Object correspondence data
-- Opening Marker --

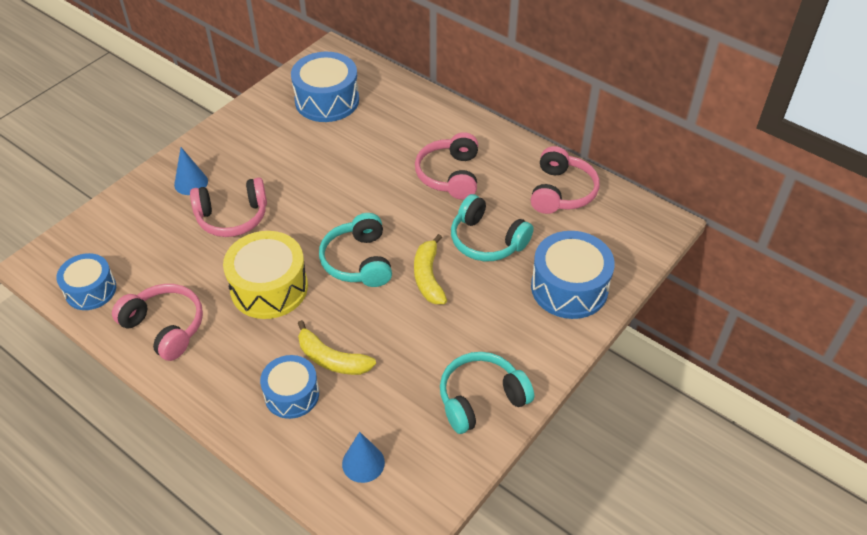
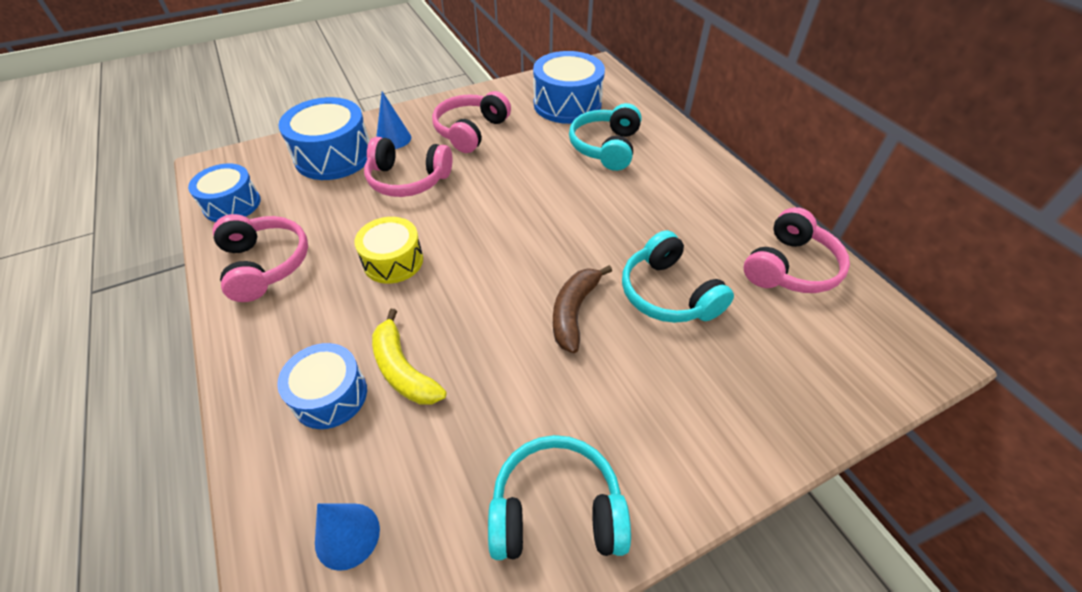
camera: 25 degrees right, 0 degrees up
(269, 288) = (393, 261): yellow drum -> yellow drum, size x0.65
(358, 261) = (504, 266): turquoise headphones -> turquoise headphones (606, 147)
(428, 277) = (574, 312): yellow banana -> brown banana
(450, 175) = (658, 208): pink headphones -> pink headphones (471, 131)
(569, 288) = (754, 394): blue drum -> blue drum (333, 156)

-- Closing Marker --

What to work on
Using the records above, please retype only the run of lines from the line holding "(428, 277) = (574, 312): yellow" through the last line, both ends included.

Response box
(428, 277) = (574, 312): yellow banana -> brown banana
(450, 175) = (658, 208): pink headphones -> pink headphones (471, 131)
(569, 288) = (754, 394): blue drum -> blue drum (333, 156)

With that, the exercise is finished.